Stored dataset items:
_ _ _ _ _

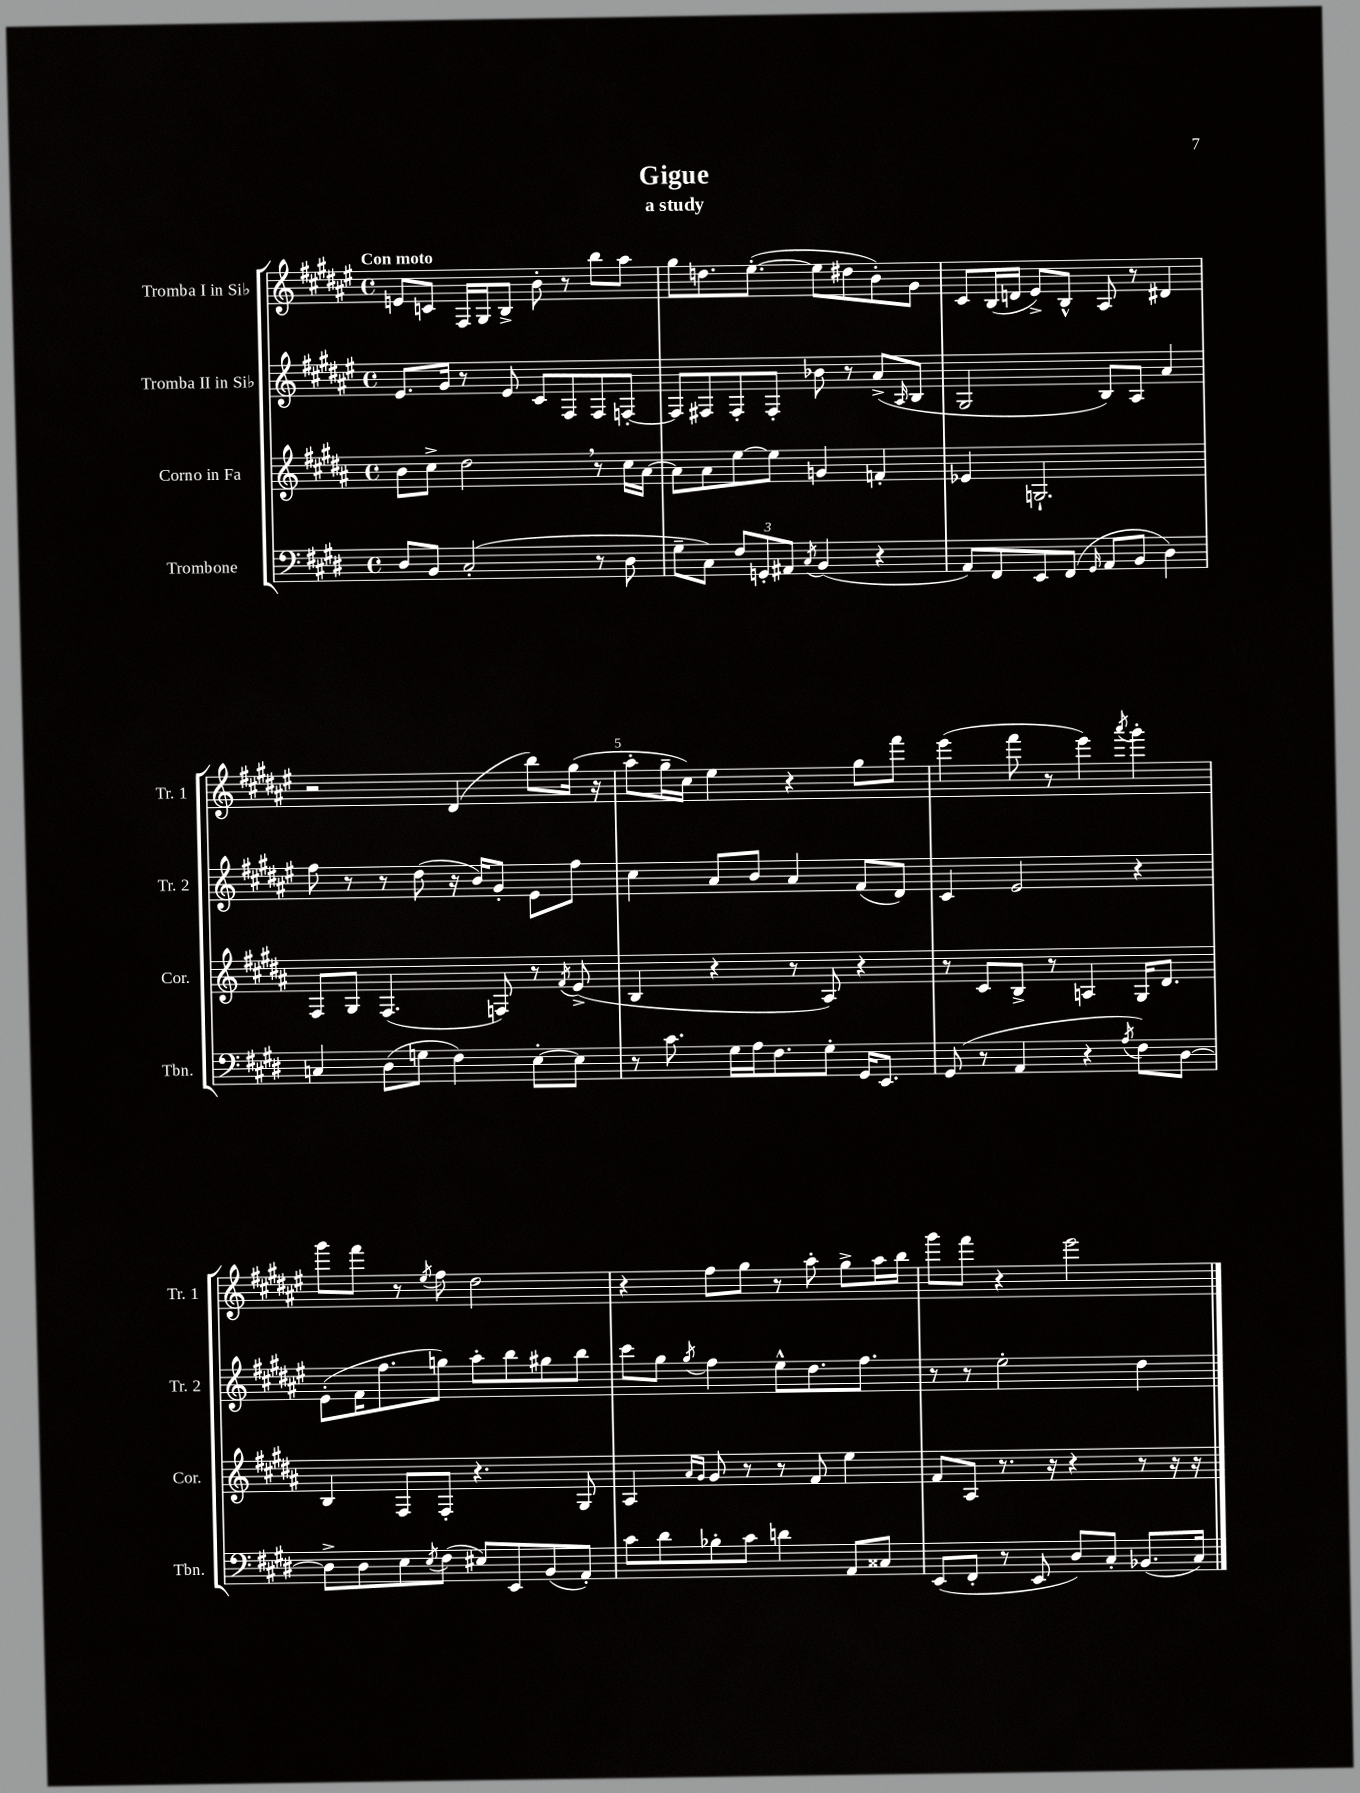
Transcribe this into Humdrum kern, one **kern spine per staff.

**kern	**kern	**kern	**kern
*staff4	*staff3	*staff2	*staff1
*clefF4	*clefG2	*clefG2	*clefG2
*k[f#c#g#d#]	*k[f#c#g#d#a#]	*k[f#c#g#d#a#e#]	*k[f#c#g#d#a#e#]
*M4/4	*M4/4	*M4/4	*M4/4
*met(c)	*met(c)	*met(c)	*met(c)
8D#/L	8b\L	8.e#/L	8e/L
8BB/J	8cc#^\J	.	8c/J
.	.	16g#/Jk	.
(2C#'/	2dd#\	8r	16F#/LL
.	.	.	16G#/J
.	.	8e#/	8B^/J
.	.	8c#/L	8b'\
.	.	8F#/	8r
8r	8r	8F#/	8bb\L
8D#\	16cc#\LL	[8F'/J	8aa#\J
.	[16a#\JJ	.	.
=	=	=	=
8G#~\L	8a#\]L	8F/]L	8gg#\L
8C#\J)	8a#\	8F#/	8.dd\
12F#/L	[8ee\	8F#'/	.
.	.	.	([8.ee#'\J
12GG'/	.	.	.
.	8ee\]J	8F#'/J	.
12AA#/J	.	.	.
8qC#/	.	.	.
(4BB/	4g/	8b-\	8ee#\]L
.	.	8r	8dd#\
4r	4f'/	(8a#^/L	8b'\)
.	.	16qqA#/	.
.	.	8B/J	8g#\J
=	=	=	=
8AA/L)	4e-/	2G#/	8c#/L
8FF#/	.	.	(16B/L
.	.	.	16d/JJ
8EE/	2.G`/	.	8e#^/L)
(8FF#/J	.	.	8B^^/J
16qqGG#/	.	.	.
8AA/L	.	8B/L)	8A#/
8BB/J	.	8A#/J	8r
4D#\)	.	4a#/	4d#/
=	=	=	=
4C/	8F#/L	8ff#\	2r
.	8G#/J	8r	.
(8D#\L	(4.F#/	8r	.
8G\J	.	(8dd#\	.
4F#\)	.	16r	(4d#/
.	.	16b/LK)	.
.	8F/)	8g#'/J	.
[8E'\L	8r	8e#\L	8bb\L)
.	8qf#/	.	.
8E\]J	(8e^/	8ff#\J	(16gg#\Jk
.	.	.	16r
=	=	=	=
8r	4B/	4cc#\	8aa#'\L
8.c#\	.	.	16gg#~\L
.	.	.	16cc#\JJ)
.	4r	8a#/L	4ee#\
16G#\LL	.	.	.
16A\J	.	8b/J	.
8.F#\	.	.	.
.	8r	4a#/	4r
8G#'\J	8A#/)	.	.
16GG#/LK	4r	(8f#/L	8gg#\L
8.EE/J	.	.	.
.	.	8d#/J)	8fff#\J
=	=	=	=
(8GG#/	8r	4c#/	(4eee#\
8r	8c#/L	.	.
4AA/	8B^/J	2e#/	8fff#\
.	8r	.	8r
4r	4A/	.	4eee#\)
8qA/	.	.	8qaaa#/
8F#\L)	16G#/LK	4r	4ggg#'\
.	8.d#/J	.	.
[8D#\J	.	.	.
=	=	=	=
8D#^\]L	4B/	(8e#'\L	8ggg#\L
8D#\	.	16f#\K	8fff#\J
.	.	8.ff#\	.
8E\	8F#/L	.	8r
8qE/	.	.	8qee#/
(8F#\J	8F#'/J	8gg\J)	8ff#\
8E#/L)	4.r	8aa#'\L	2dd#\
8EE/	.	8bb\	.
(8BB/	.	8gg#\	.
8AA'/J)	8G#/	8bb\J	.
=	=	=	=
8c#\L	4A#/	8ccc#\L	4r
8d#\	.	8gg#\J	.
.	16qqa#/LL	.	.
.	16qqg#/JJ	8qgg#/	.
8B-'\	8g#/	4ff#\	8ff#\L
8c#\J	8r	.	8gg#\J
4d\	8r	8ee#^^\L	8r
.	8f#/	8.dd#\	8aa#'\
8AA/L	4ee\	.	8gg#^\L
.	.	8.ff#\J	.
8C##/J	.	.	16aa#\L
.	.	.	16bb\JJ
=	=	=	=
(8EE/L	8f#/L	8r	8ggg#\L
8FF#'/J	8A#/J	8r	8fff#\J
8r	8.r	2ee#'\	4r
8EE/	.	.	.
.	16r	.	.
8D#/L)	4r	.	2eee#\
8C#'/J	.	.	.
(8.BB-/L	8r	4dd#\	.
.	16r	.	.
16C#/Jk)	16r	.	.
==	==	==	==
*-	*-	*-	*-
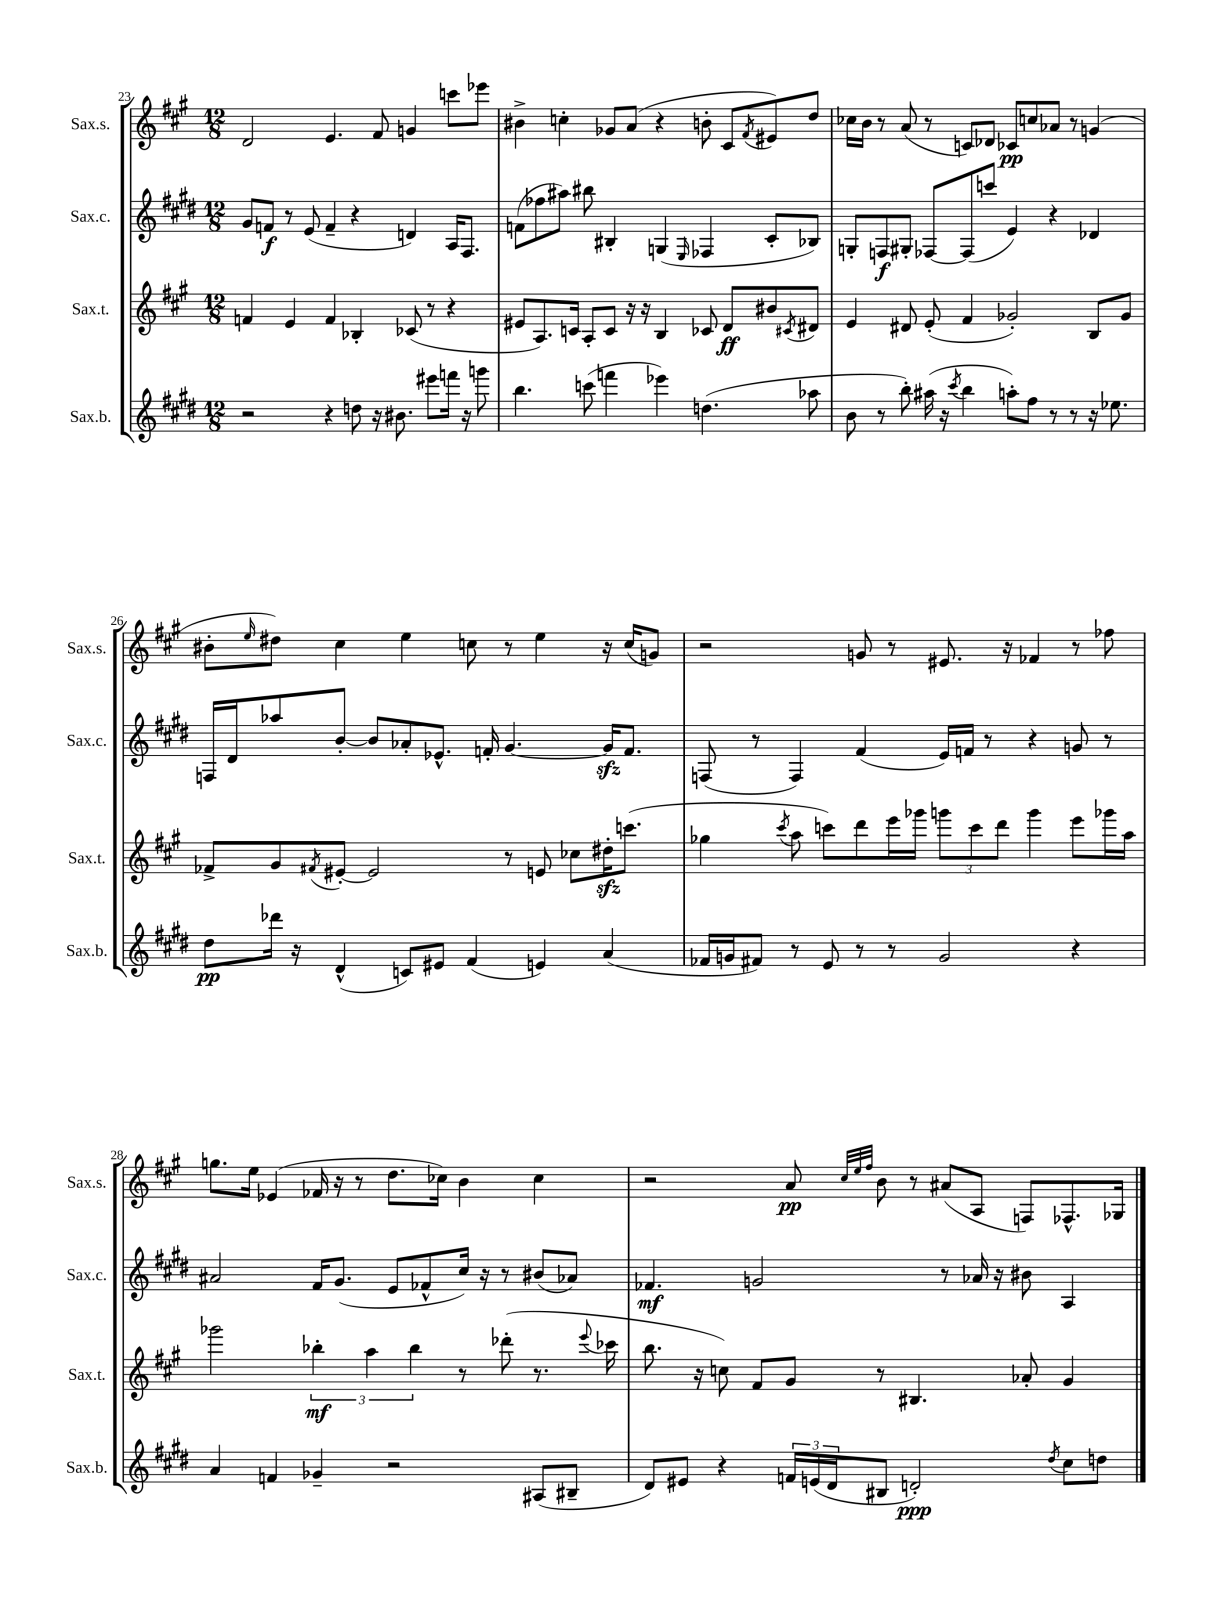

_ _ _ _ _

Arrange all of the data above as a Markdown table with the columns "Row" and "Line", numbering each row and skipping blank lines. Omit the pictures.

| Row | Line |
|---|---|
| 1 | Transcribe this into Humdrum kern, one **kern spine per staff. |
| 2 | **kern	**kern	**kern	**kern |
| 3 | *staff4	*staff3	*staff2	*staff1 |
| 4 | *clefF4	*clefG2	*clefG2	*clefG2 |
| 5 | *k[f#c#g#d#]	*k[f#c#g#d#a#]	*k[f#c#g#d#a#e#]	*k[f#c#g#d#a#e#] |
| 6 | *M4/4	*M4/4	*M4/4	*M4/4 |
| 7 | *met(c)	*met(c)	*met(c)	*met(c) |
| 8 | 8D#/L	8b\L	8.e#/L	8e/L |
| 9 | 8BB/J	8cc#^\J	.	8c/J |
| 10 | .	.	16g#/Jk	. |
| 11 | (2C#'/	2dd#\	8r	16F#/LL |
| 12 | .	.	.	16G#/J |
| 13 | .	.	8e#/	8B^/J |
| 14 | .	.	8c#/L	8b'\ |
| 15 | .	.	8F#/	8r |
| 16 | 8r	8r	8F#/	8bb\L |
| 17 | 8D#\	16cc#\LL	[8F'/J	8aa#\J |
| 18 | .	[16a#\JJ	.	. |
| 19 | =	=	=	= |
| 20 | 8G#~\L	8a#\]L	8F/]L	8gg#\L |
| 21 | 8C#\J)	8a#\	8F#/	8.dd\ |
| 22 | 12F#/L	[8ee\	8F#'/	. |
| 23 | .	.	.	([8.ee#'\J |
| 24 | 12GG'/	.	.	. |
| 25 | .	8ee\]J	8F#'/J	. |
| 26 | 12AA#/J	.	.	. |
| 27 | 8qC#/	.	.	. |
| 28 | (4BB/	4g/	8b-\	8ee#\]L |
| 29 | .	.	8r	8dd#\ |
| 30 | 4r	4f'/	(8a#^/L	8b'\) |
| 31 | .	.	16qqA#/	. |
| 32 | .	.	8B/J	8g#\J |
| 33 | =	=	=	= |
| 34 | 8AA/L)	4e-/	2G#/	8c#/L |
| 35 | 8FF#/	.	.	(16B/L |
| 36 | .	.	.	16d/JJ |
| 37 | 8EE/	2.G`/	.	8e#^/L) |
| 38 | (8FF#/J	.	.	8B^^/J |
| 39 | 16qqGG#/	.	.	. |
| 40 | 8AA/L	.	8B/L)	8A#/ |
| 41 | 8BB/J	.	8A#/J	8r |
| 42 | 4D#\)	.	4a#/	4d#/ |
| 43 | =	=	=	= |
| 44 | 4C/	8F#/L	8ff#\	2r |
| 45 | .	8G#/J	8r	. |
| 46 | (8D#\L	(4.F#/	8r	. |
| 47 | 8G\J	.	(8dd#\	. |
| 48 | 4F#\)	.	16r	(4d#/ |
| 49 | .	.	16b/LK)	. |
| 50 | .	8F/)	8g#'/J	. |
| 51 | [8E'\L	8r	8e#\L	8bb\L) |
| 52 | .	8qf#/	.	. |
| 53 | 8E\]J	(8e^/	8ff#\J	(16gg#\Jk |
| 54 | .	.	.	16r |
| 55 | =	=	=	= |
| 56 | 8r	4B/	4cc#\	8aa#'\L |
| 57 | 8.c#\	.	.	16gg#~\L |
| 58 | .	.	.	16cc#\JJ) |
| 59 | .	4r	8a#/L	4ee#\ |
| 60 | 16G#\LL	.	.	. |
| 61 | 16A\J	.	8b/J	. |
| 62 | 8.F#\	.	.	. |
| 63 | .	8r	4a#/	4r |
| 64 | 8G#'\J	8A#/)	.	. |
| 65 | 16GG#/LK	4r	(8f#/L	8gg#\L |
| 66 | 8.EE/J	.	.	. |
| 67 | .	.	8d#/J)	8fff#\J |
| 68 | =	=	=	= |
| 69 | (8GG#/	8r	4c#/	(4eee#\ |
| 70 | 8r	8c#/L	.	. |
| 71 | 4AA/	8B^/J	2e#/	8fff#\ |
| 72 | .	8r	.	8r |
| 73 | 4r	4A/	.	4eee#\) |
| 74 | 8qA/	.	.	8qaaa#/ |
| 75 | 8F#\L)	16G#/LK	4r	4ggg#'\ |
| 76 | .	8.d#/J	.	. |
| 77 | [8D#\J	.	.	. |
| 78 | =	=	=	= |
| 79 | 8D#^\]L	4B/	(8e#'\L	8ggg#\L |
| 80 | 8D#\	.	16f#\K	8fff#\J |
| 81 | .	.	8.ff#\	. |
| 82 | 8E\	8F#/L	.	8r |
| 83 | 8qE/	.	.	8qee#/ |
| 84 | (8F#\J	8F#'/J	8gg\J)	8ff#\ |
| 85 | 8E#/L)	4.r	8aa#'\L	2dd#\ |
| 86 | 8EE/	.	8bb\	. |
| 87 | (8BB/	.	8gg#\	. |
| 88 | 8AA'/J)	8G#/	8bb\J	. |
| 89 | =	=	=	= |
| 90 | 8c#\L	4A#/	8ccc#\L	4r |
| 91 | 8d#\	.	8gg#\J	. |
| 92 | .	16qqa#/LL	.	. |
| 93 | .	16qqg#/JJ	8qgg#/	. |
| 94 | 8B-'\	8g#/	4ff#\	8ff#\L |
| 95 | 8c#\J	8r	.	8gg#\J |
| 96 | 4d\	8r	8ee#^^\L	8r |
| 97 | .	8f#/	8.dd#\	8aa#'\ |
| 98 | 8AA/L	4ee\	.	8gg#^\L |
| 99 | .	.	8.ff#\J	. |
| 100 | 8C##/J	.	.	16aa#\L |
| 101 | .	.	.	16bb\JJ |
| 102 | =	=	=	= |
| 103 | (8EE/L	8f#/L	8r	8ggg#\L |
| 104 | 8FF#'/J	8A#/J	8r	8fff#\J |
| 105 | 8r	8.r	2ee#'\	4r |
| 106 | 8EE/	.	.	. |
| 107 | .	16r	.	. |
| 108 | 8D#/L)	4r	.	2eee#\ |
| 109 | 8C#'/J	.	.	. |
| 110 | (8.BB-/L	8r	4dd#\	. |
| 111 | .	16r	.	. |
| 112 | 16C#/Jk)	16r	.	. |
| 113 | ==	==	==	== |
| 114 | *-	*-	*-	*- |